* DIRECTIONS *
Please copy word for word every line from the one containing "green triangle: rotated 24 degrees clockwise" through the end of the records. Leave out the pictures.

··· INFORMATION GIVEN ···

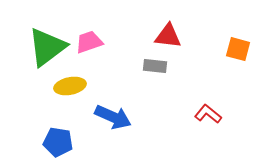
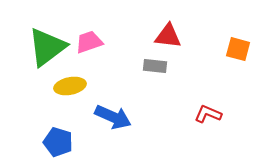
red L-shape: rotated 16 degrees counterclockwise
blue pentagon: rotated 8 degrees clockwise
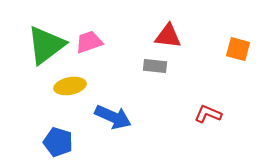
green triangle: moved 1 px left, 2 px up
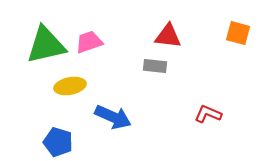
green triangle: rotated 24 degrees clockwise
orange square: moved 16 px up
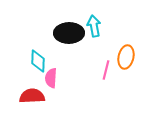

···

* EXPECTED OUTPUT *
green triangle: rotated 24 degrees clockwise
orange square: moved 16 px up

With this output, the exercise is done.